Change detection data
▽
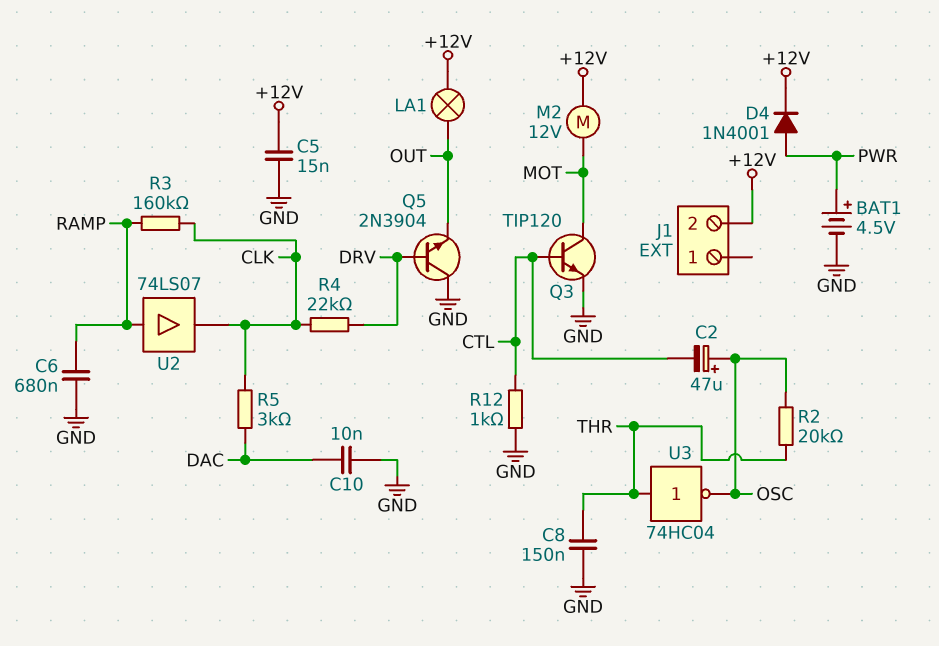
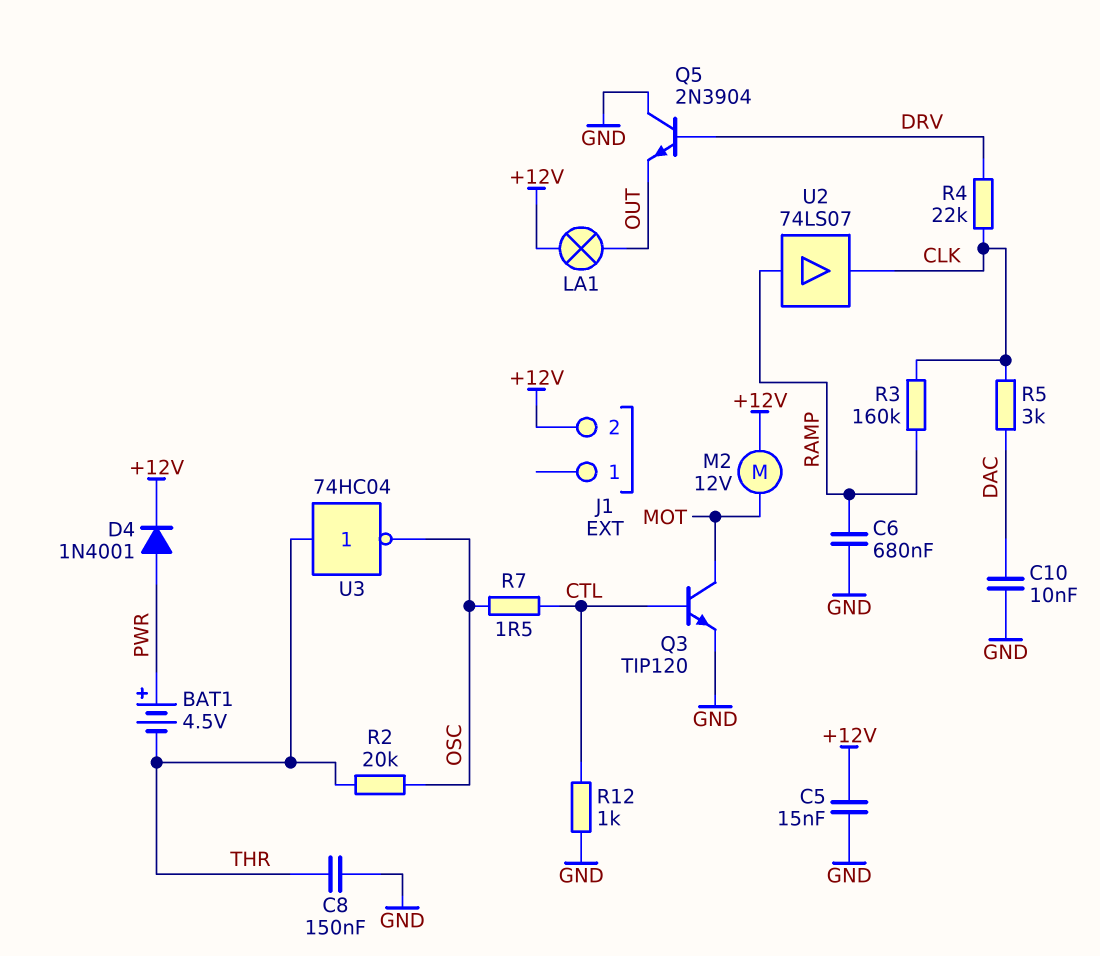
BAT1: 4.5V (plus PWR, minus GND) -> 4.5V (plus PWR, minus THR)
C2: 47uF (plus OSC, minus CTL) -> none
R7: none -> 1.5 (CTL, OSC)

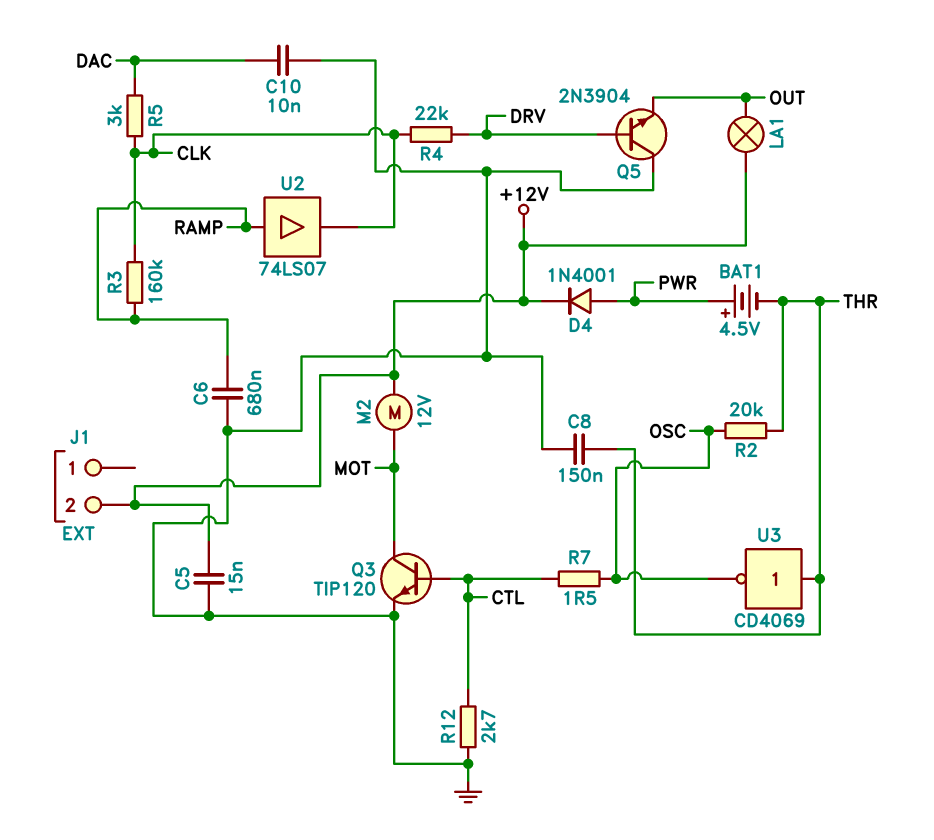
R12: 1k (CTL, GND) -> 2.7k (CTL, GND)
U3: NOT 74HC04 (in THR, out OSC) -> NOT CD4069 (in THR, out OSC)

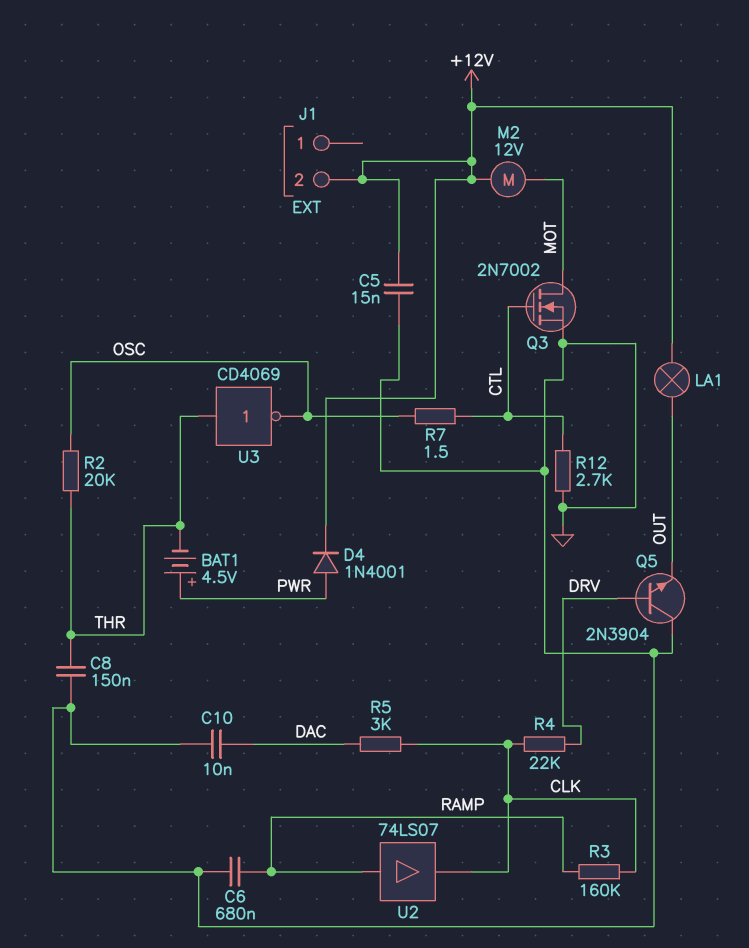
Q3: NPN TIP120 (B CTL, C MOT, E GND) -> NMOS 2N7002 (G CTL, D MOT, S GND)

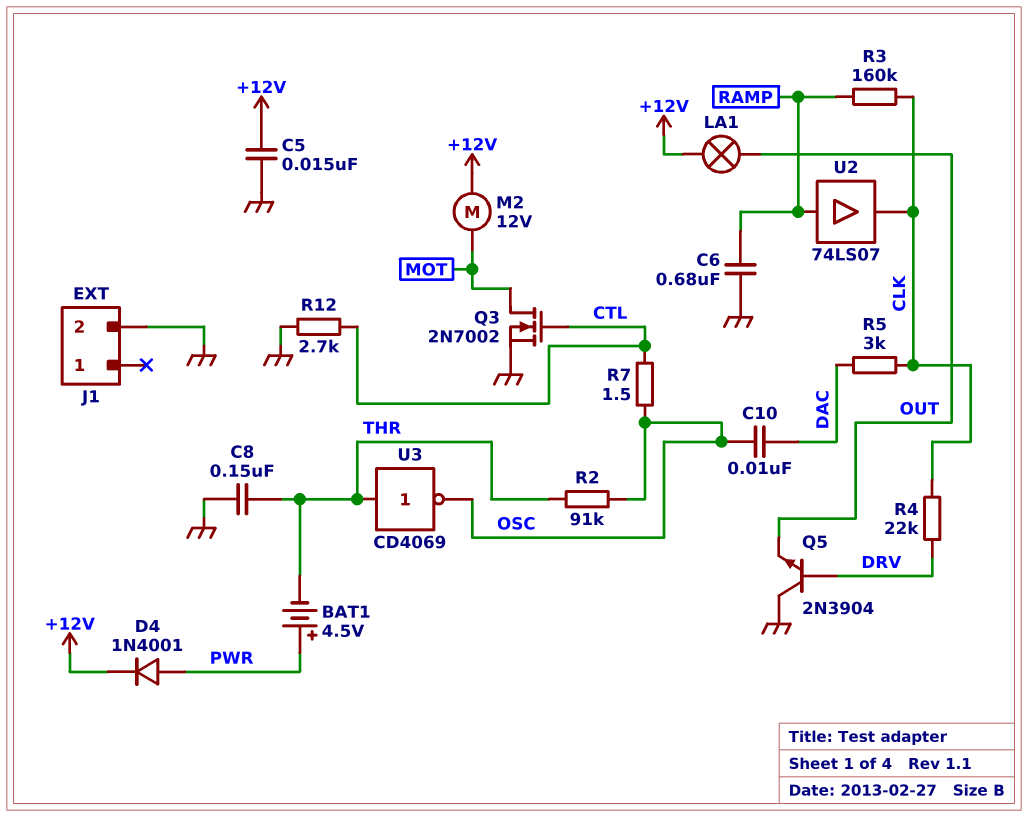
C10: 10nF (DAC, GND) -> 10nF (DAC, OSC)
J1 pin 2: +12V -> GND
R2: 20k (OSC, THR) -> 91k (OSC, THR)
△
How to complete this task:
A faithful copy of each entry is required, and no picture may be carried into it.

Finished exercise:
BAT1: 4.5V (plus PWR, minus GND) -> 4.5V (plus PWR, minus THR)
C2: 47uF (plus OSC, minus CTL) -> none
R7: none -> 1.5 (CTL, OSC)

R12: 1k (CTL, GND) -> 2.7k (CTL, GND)
U3: NOT 74HC04 (in THR, out OSC) -> NOT CD4069 (in THR, out OSC)

Q3: NPN TIP120 (B CTL, C MOT, E GND) -> NMOS 2N7002 (G CTL, D MOT, S GND)

C10: 10nF (DAC, GND) -> 10nF (DAC, OSC)
J1 pin 2: +12V -> GND
R2: 20k (OSC, THR) -> 91k (OSC, THR)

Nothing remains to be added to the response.